::: SUPPLIED DATA :::

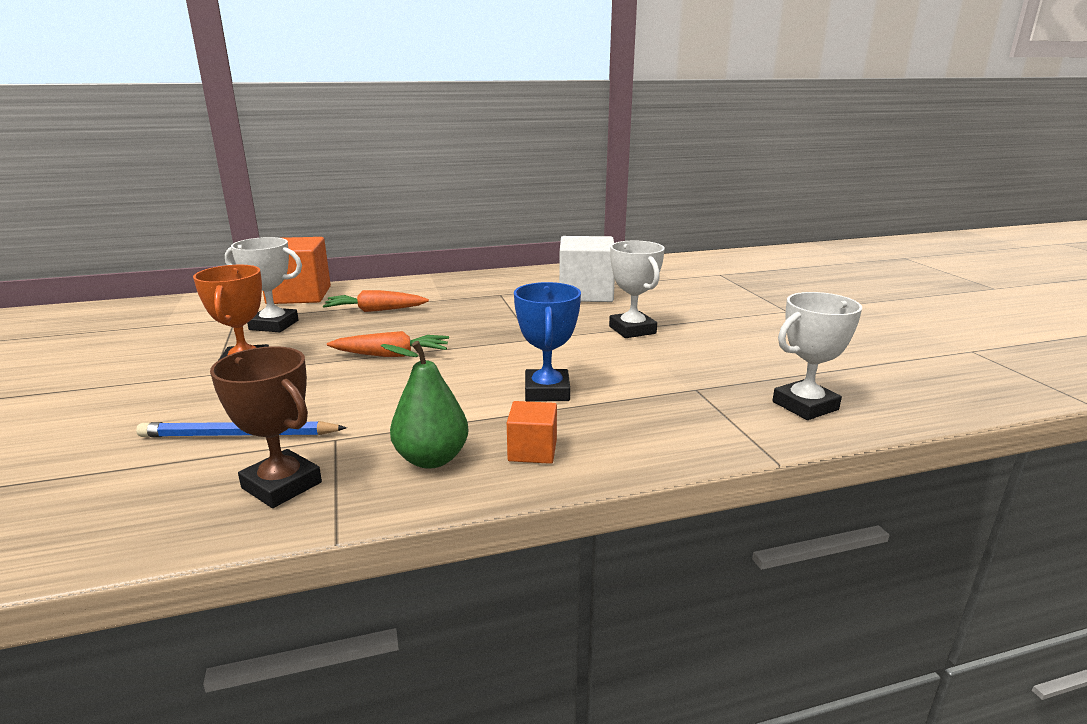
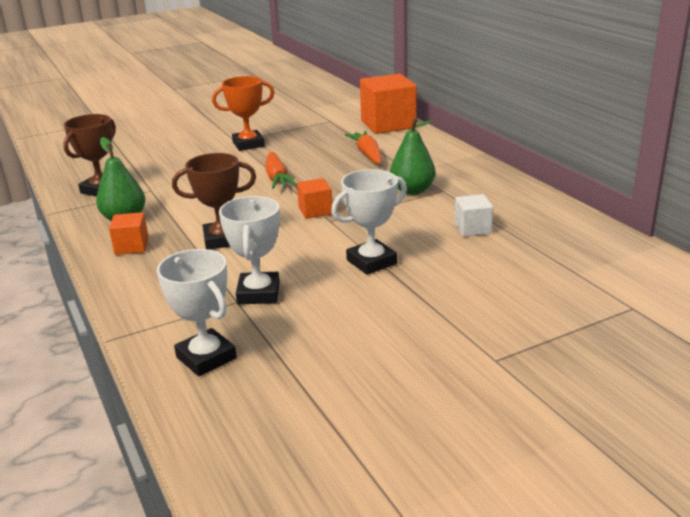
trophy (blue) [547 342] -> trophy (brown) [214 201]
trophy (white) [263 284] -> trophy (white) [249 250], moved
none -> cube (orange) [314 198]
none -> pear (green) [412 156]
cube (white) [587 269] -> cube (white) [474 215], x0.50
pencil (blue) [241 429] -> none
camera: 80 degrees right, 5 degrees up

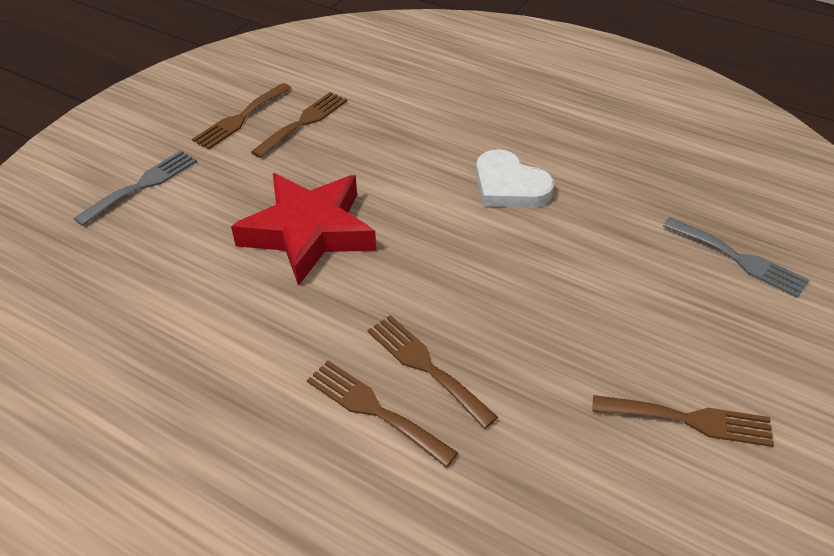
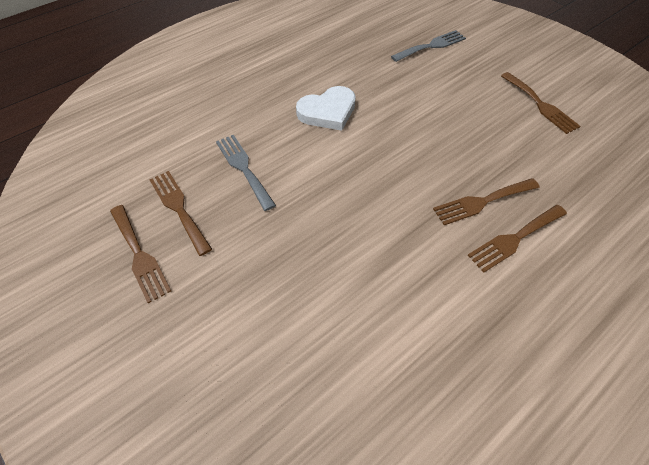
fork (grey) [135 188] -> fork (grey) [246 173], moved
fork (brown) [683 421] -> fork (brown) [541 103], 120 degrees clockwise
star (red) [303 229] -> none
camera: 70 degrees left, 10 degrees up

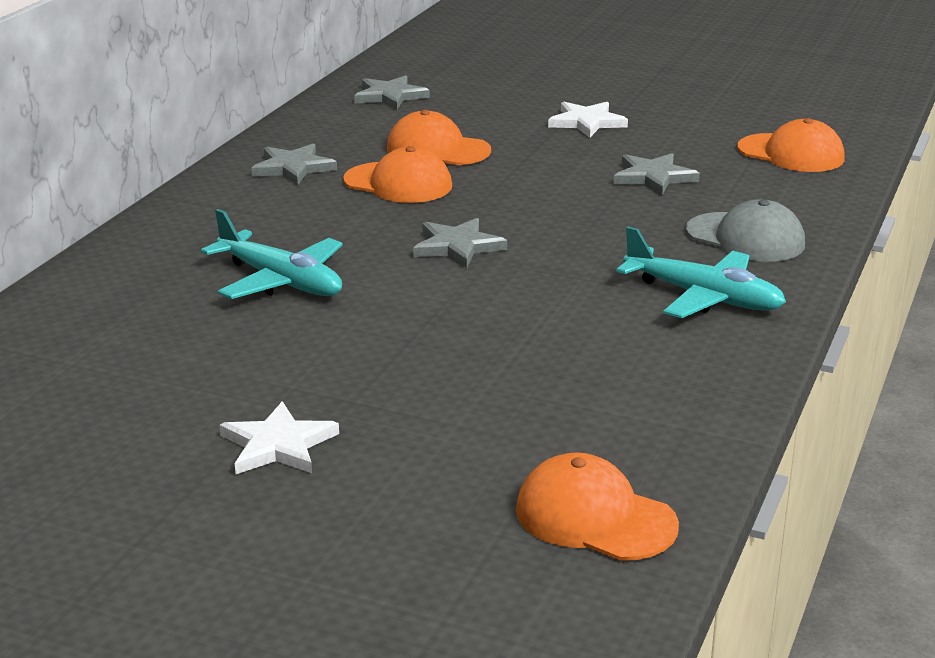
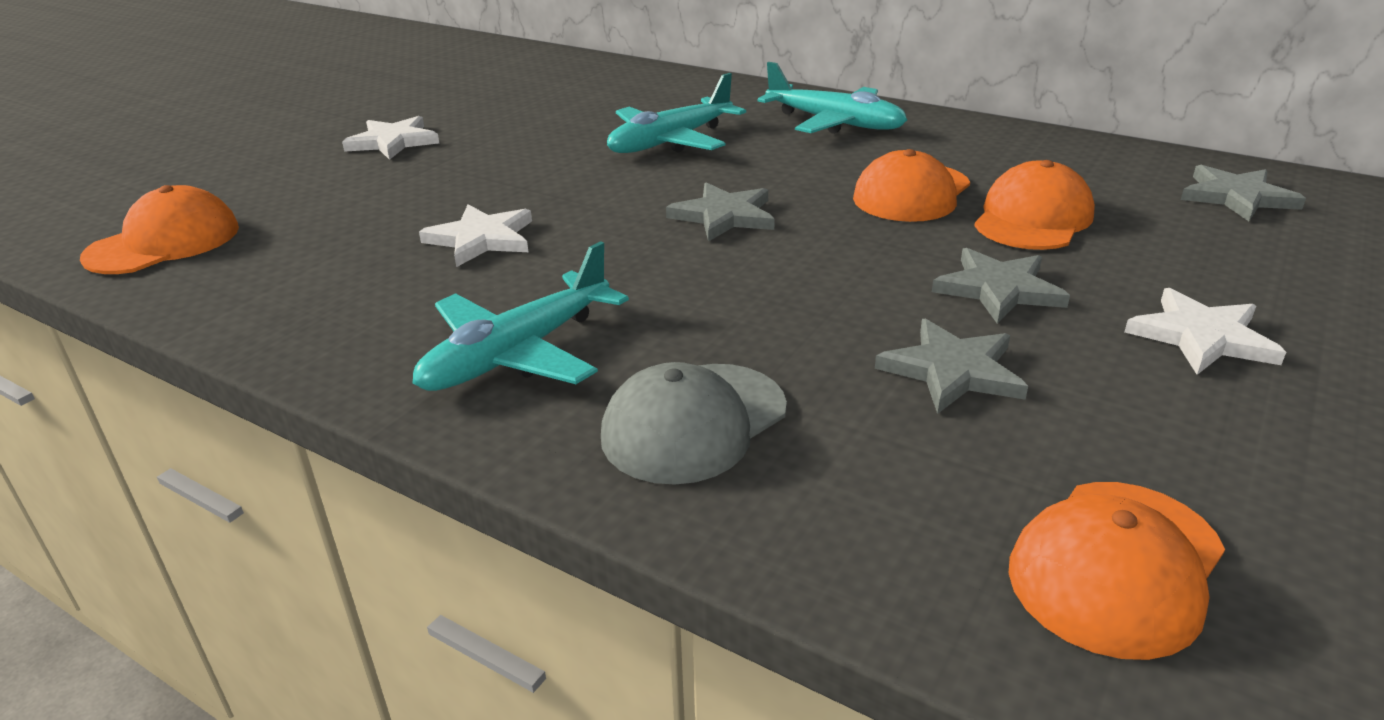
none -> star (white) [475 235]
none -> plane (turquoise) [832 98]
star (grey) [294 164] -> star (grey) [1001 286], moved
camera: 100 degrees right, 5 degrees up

:::

An exact copy of the line containing "star (grey) [294" and all lines after it, through the last line of the entries, is the required answer.

## TASK RESPONSE
star (grey) [294 164] -> star (grey) [1001 286], moved
camera: 100 degrees right, 5 degrees up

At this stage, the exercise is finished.